**What needs to be done**
Retype exactly what appears below from the line containing "none -> yellow 1x1 brick [220,316,281,380]" down to the line containing "none -> tan 1x1 brick [352,416,412,483]", keeping both end lines. Do not include pictures.

[Dataset items]
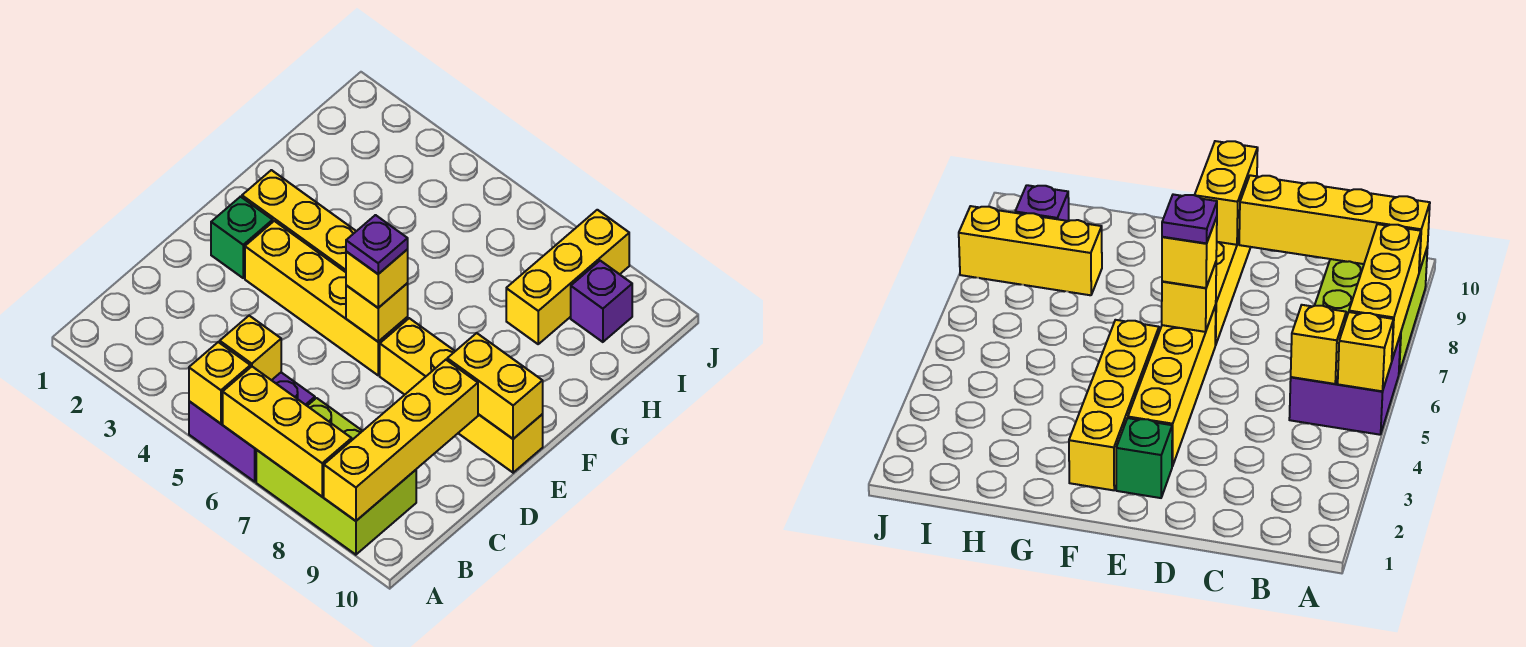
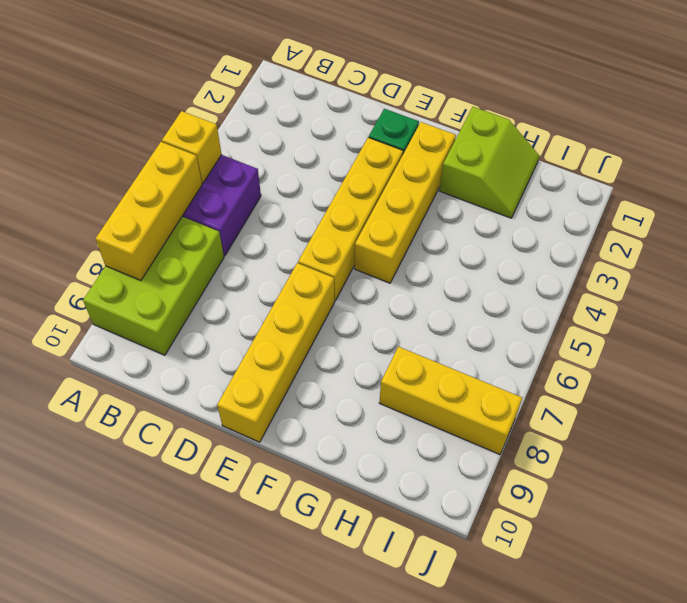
lime 2x2 slope [440,107,539,218] -> none
none -> purple 1x1 brick [571,261,632,342]
none -> yellow 1x4 brick [324,360,478,521]
none -> yellow 1x1 brick [220,316,281,380]

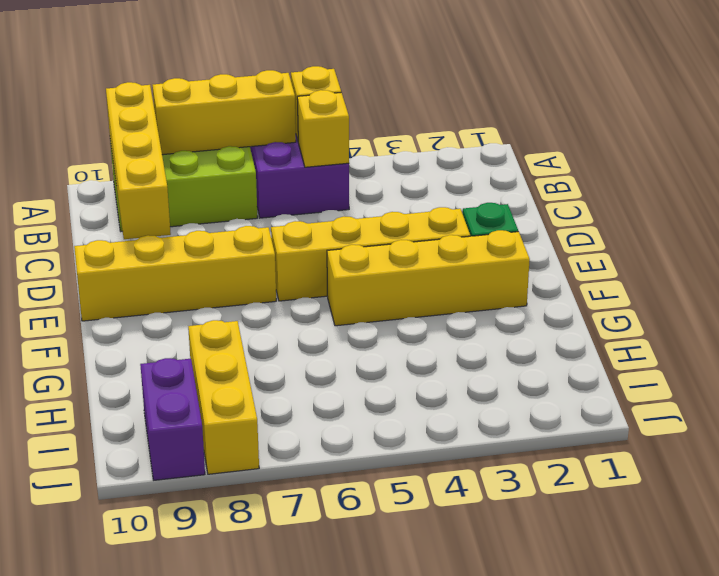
purple 1x2 brick [140,358,205,480] -> purple 1x1 brick [571,261,632,342]
none -> yellow 1x1 brick [346,283,408,342]
none -> yellow 1x2 brick [447,333,543,439]
none -> yellow 1x1 brick [346,250,408,308]

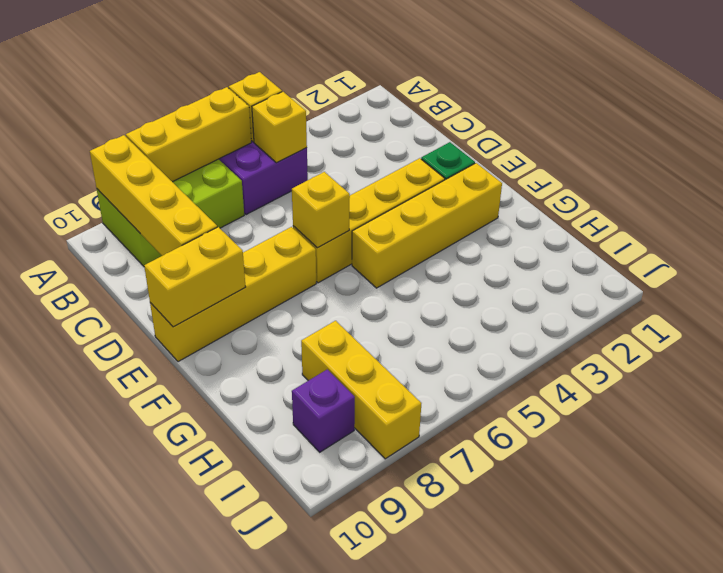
none -> yellow 1x1 brick [346,250,408,308]
none -> purple 1x1 plate [346,215,408,274]

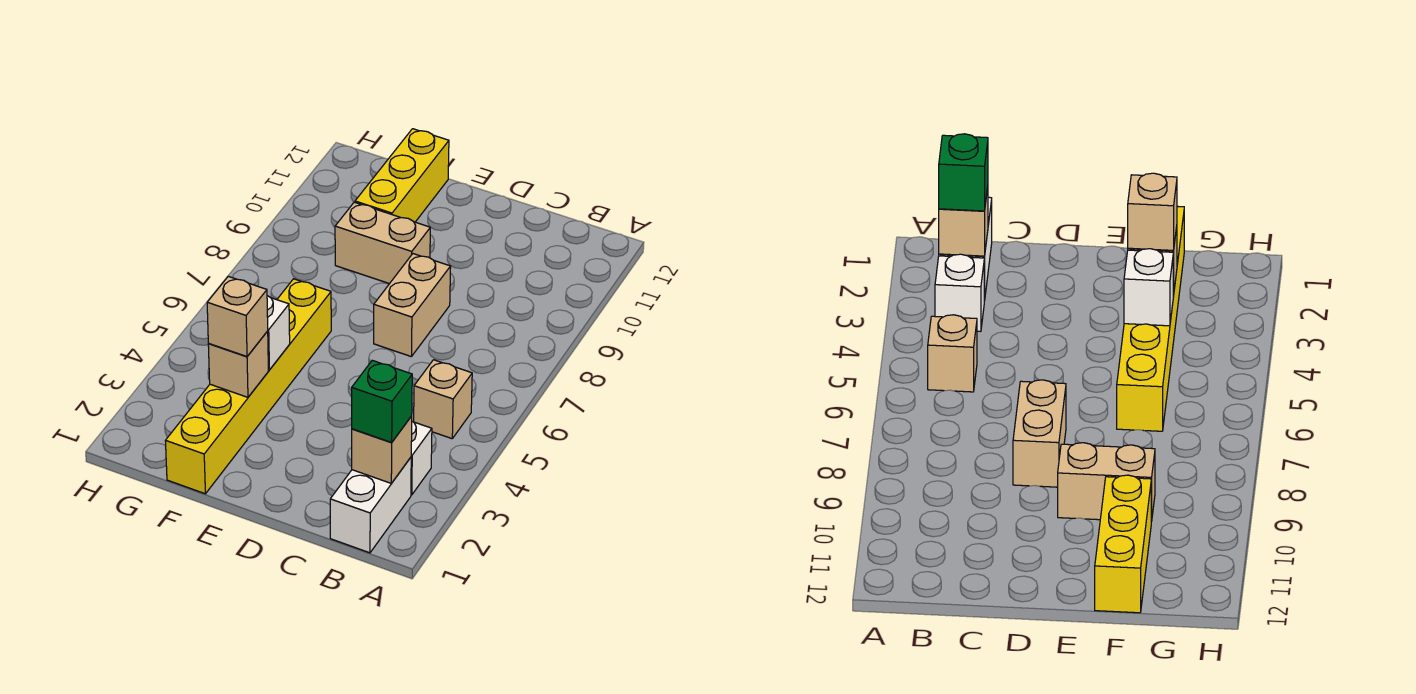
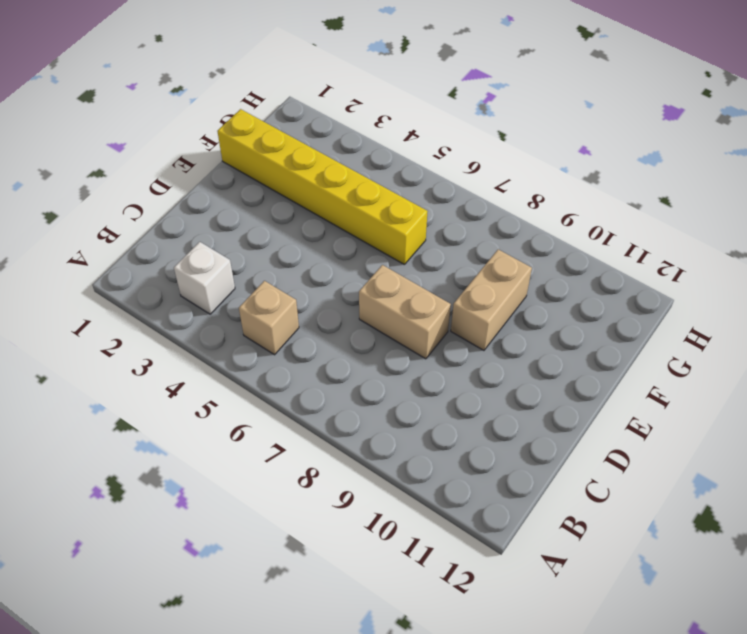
none -> white 1x2 brick [330,457,411,553]
none -> yellow 1x3 brick [355,129,449,222]
none -> tan 1x1 brick [352,416,412,483]

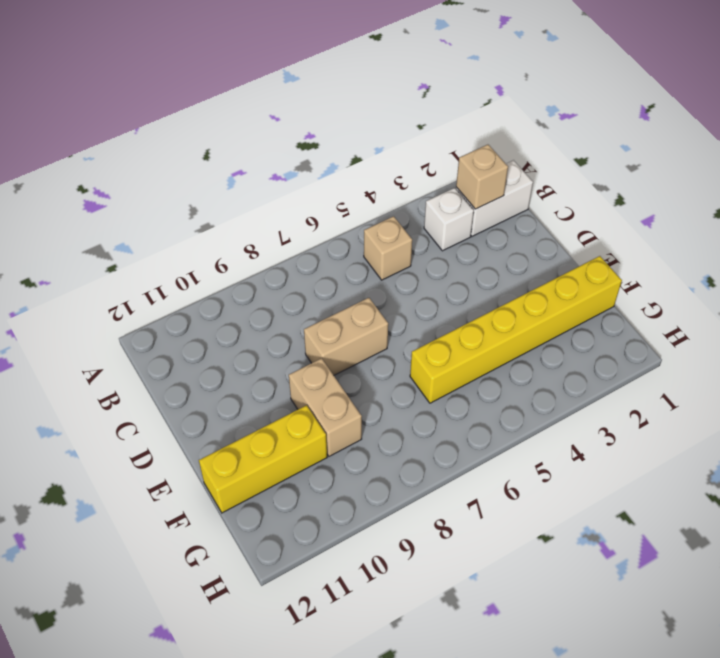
none -> tan 1x1 brick [208,331,268,397]
none -> white 1x1 brick [267,296,290,370]
none -> green 1x1 brick [352,360,412,442]

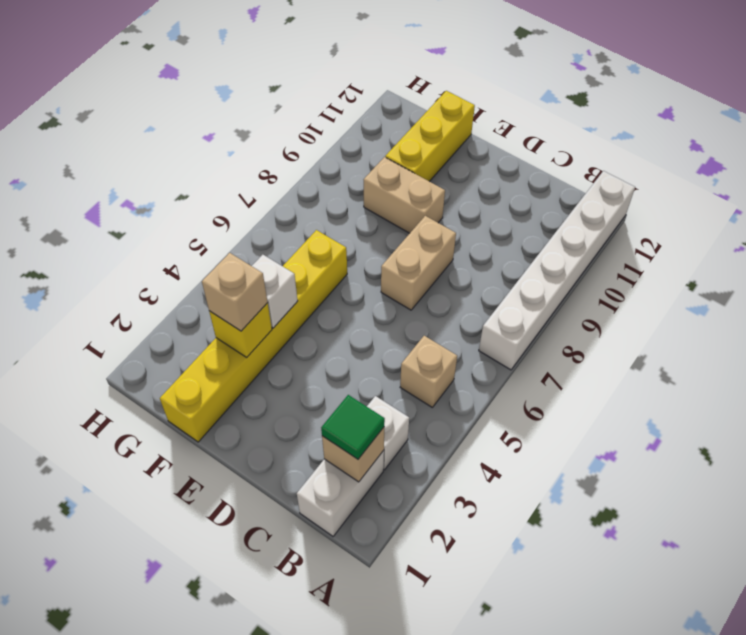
white 1x6 brick [479,171,635,370] -> none
green 1x1 tile [321,395,385,459] -> green 1x1 brick [352,360,412,442]
yellow 1x1 brick [209,303,272,357] -> tan 1x1 brick [208,331,268,397]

**Answer for the task**
none -> yellow 1x1 brick [220,316,281,380]

purple 1x2 brick [140,358,205,480] -> purple 1x1 brick [571,261,632,342]
none -> yellow 1x1 brick [346,283,408,342]
none -> yellow 1x2 brick [447,333,543,439]
none -> yellow 1x1 brick [346,250,408,308]

none -> yellow 1x1 brick [346,250,408,308]
none -> purple 1x1 plate [346,215,408,274]

none -> white 1x2 brick [330,457,411,553]
none -> yellow 1x3 brick [355,129,449,222]
none -> tan 1x1 brick [352,416,412,483]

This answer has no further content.